### [PROBLEM TO WORK ON]
Retype the data below exactly; skip every image.

### [MATERIAL SUPPLIED]
▬▬▬▬▬▬▬▬▬▬
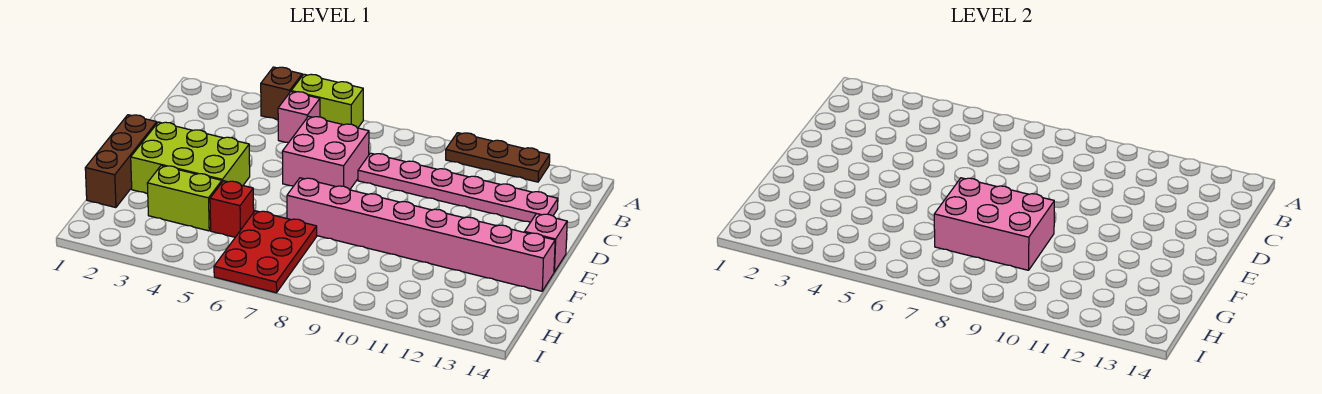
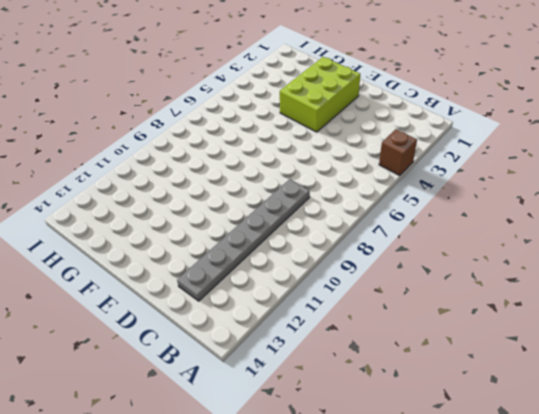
grey 1x6 plate [177,179,310,301] -> pink 1x6 plate [358,153,558,222]
none -> lime 1x2 brick [291,74,363,128]
none -> brown 1x3 plate [446,133,550,182]
none -> pink 1x1 brick [278,92,320,143]

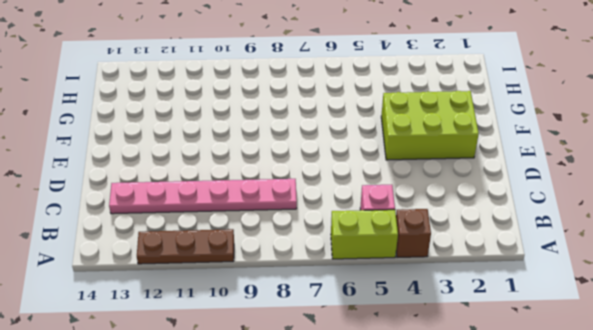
none -> pink 2x2 brick [282,116,369,190]
none -> brown 1x3 brick [85,115,157,208]
none -> pink 1x1 brick [525,214,567,272]

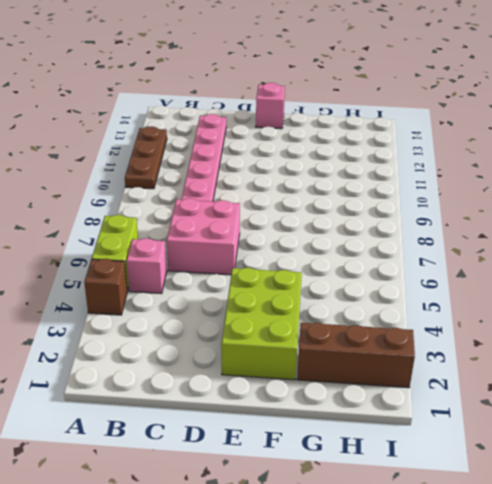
brown 1x3 brick [297,323,415,388] -> brown 1x3 brick moved to [85,115,157,208]
none -> pink 1x8 brick [287,178,555,291]
none -> lime 1x2 brick [147,166,222,231]
none -> red 1x1 brick [210,181,254,237]

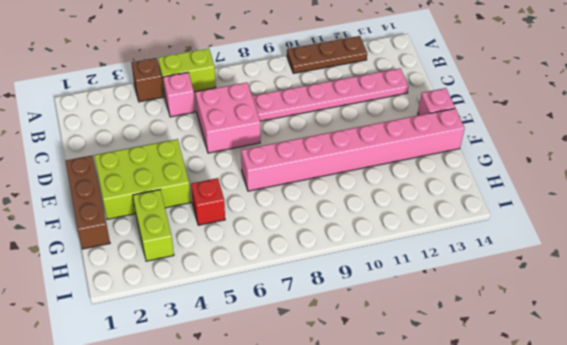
lime 1x2 brick [133,190,174,261] -> lime 1x2 brick turned to [147,166,222,231]
none -> red 2x3 plate [214,211,317,293]
none -> pink 2x3 brick [934,178,1054,270]

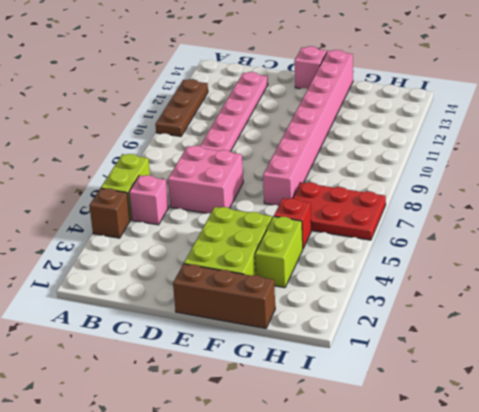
none -> pink 2x3 brick [934,178,1054,270]

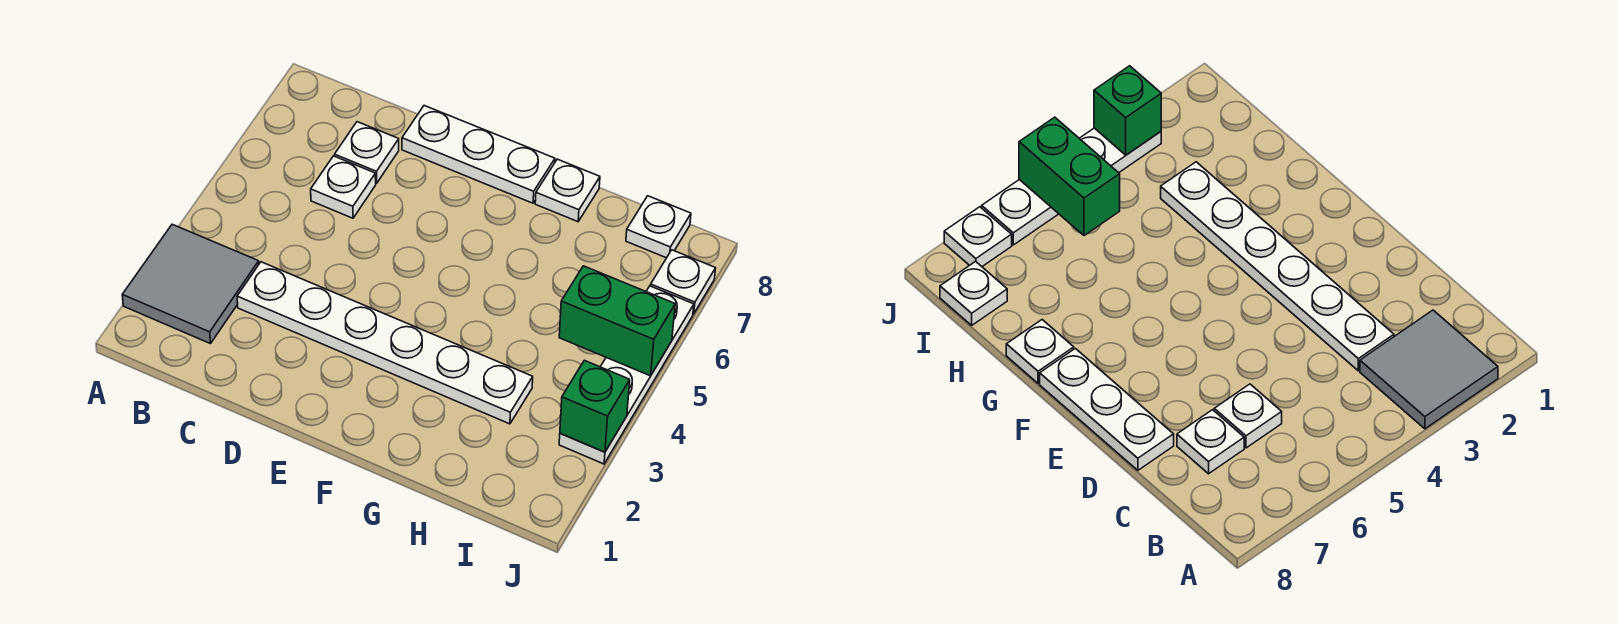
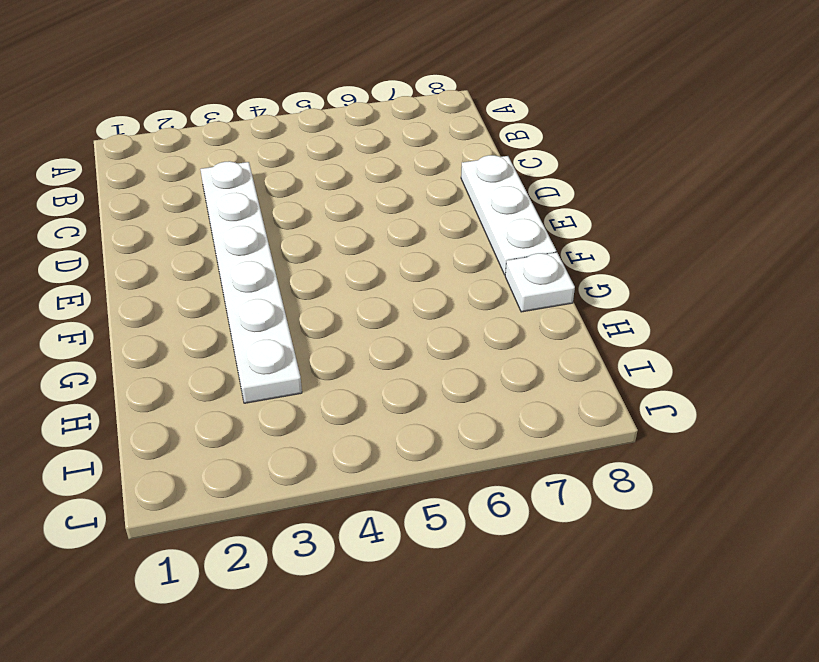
none -> grey 2x2 tile [122,224,259,344]
none -> white 1x1 plate [311,156,376,218]

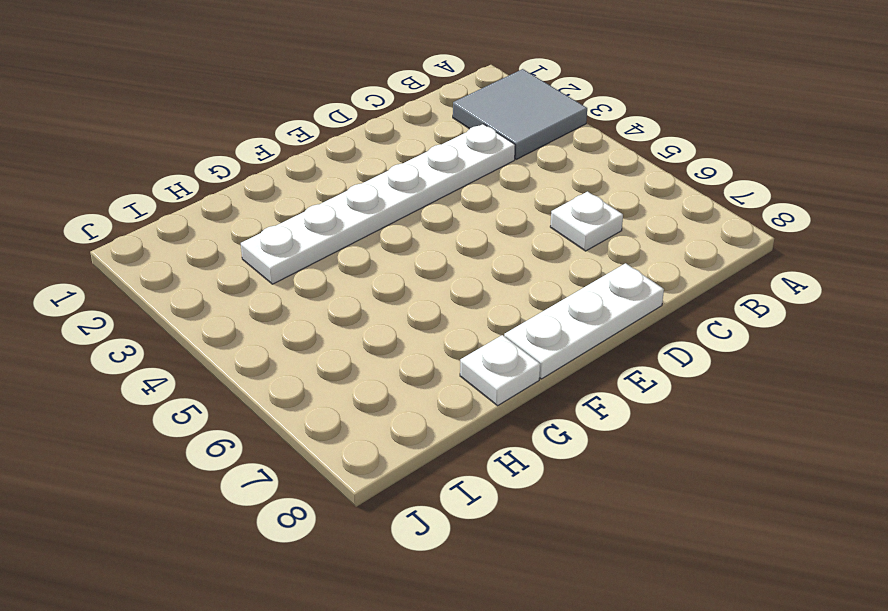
none -> white 1x1 plate [335,122,399,183]
none -> white 1x1 plate [626,196,691,258]

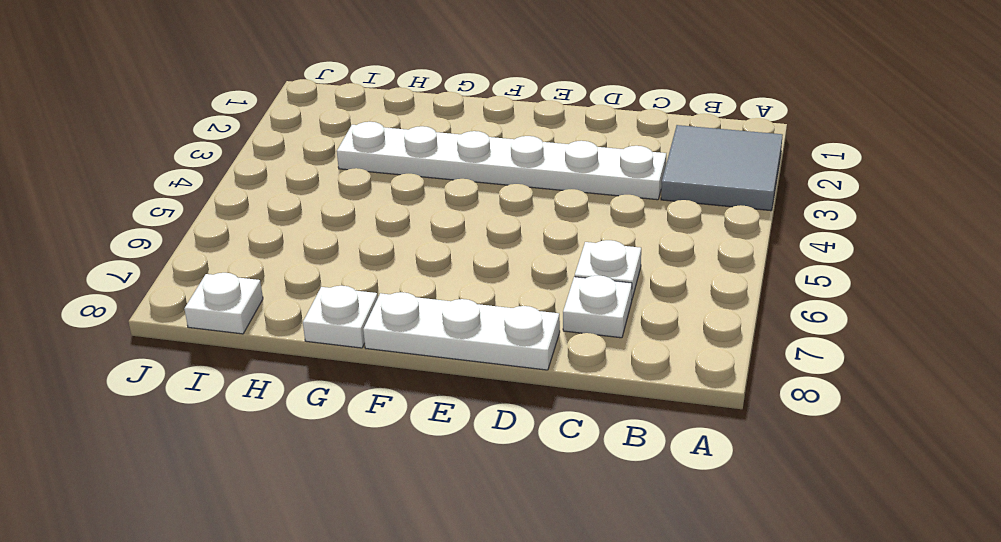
none -> white 1x4 plate [559,286,694,464]
none -> white 1x1 plate [651,250,716,314]

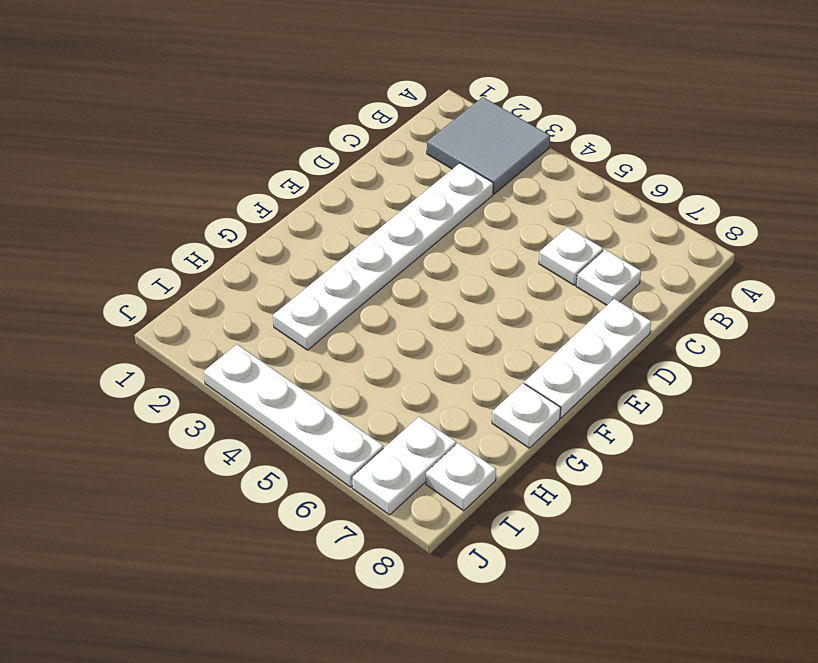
white 1x2 plate [352,417,456,515] -> white 1x1 plate [651,250,716,314]
none -> green 1x2 brick [559,266,675,376]
none -> green 1x1 brick [560,360,630,452]

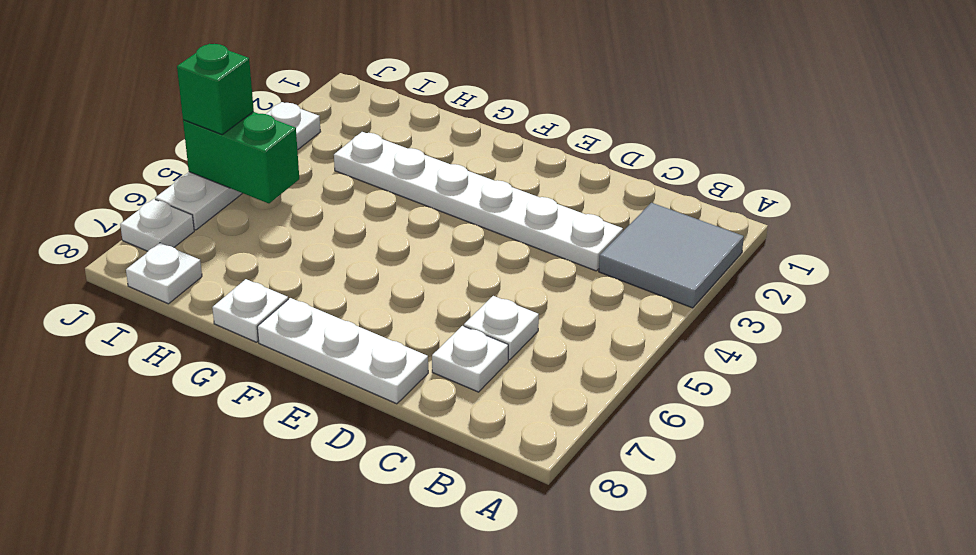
green 1x1 brick [177,44,254,135] -> green 1x1 brick moved to [560,360,630,452]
▬▬▬▬▬▬▬▬▬▬
### [WRITTEN RESPONSE]
grey 1x6 plate [177,179,310,301] -> pink 1x6 plate [358,153,558,222]
none -> lime 1x2 brick [291,74,363,128]
none -> brown 1x3 plate [446,133,550,182]
none -> pink 1x1 brick [278,92,320,143]

none -> pink 2x2 brick [282,116,369,190]
none -> brown 1x3 brick [85,115,157,208]
none -> pink 1x1 brick [525,214,567,272]

brown 1x3 brick [297,323,415,388] -> brown 1x3 brick moved to [85,115,157,208]
none -> pink 1x8 brick [287,178,555,291]
none -> lime 1x2 brick [147,166,222,231]
none -> red 1x1 brick [210,181,254,237]

lime 1x2 brick [133,190,174,261] -> lime 1x2 brick turned to [147,166,222,231]
none -> red 2x3 plate [214,211,317,293]
none -> pink 2x3 brick [934,178,1054,270]

none -> pink 2x3 brick [934,178,1054,270]

none -> grey 2x2 tile [122,224,259,344]
none -> white 1x1 plate [311,156,376,218]

none -> white 1x1 plate [335,122,399,183]
none -> white 1x1 plate [626,196,691,258]

none -> white 1x4 plate [559,286,694,464]
none -> white 1x1 plate [651,250,716,314]

white 1x2 plate [352,417,456,515] -> white 1x1 plate [651,250,716,314]
none -> green 1x2 brick [559,266,675,376]
none -> green 1x1 brick [560,360,630,452]

green 1x1 brick [177,44,254,135] -> green 1x1 brick moved to [560,360,630,452]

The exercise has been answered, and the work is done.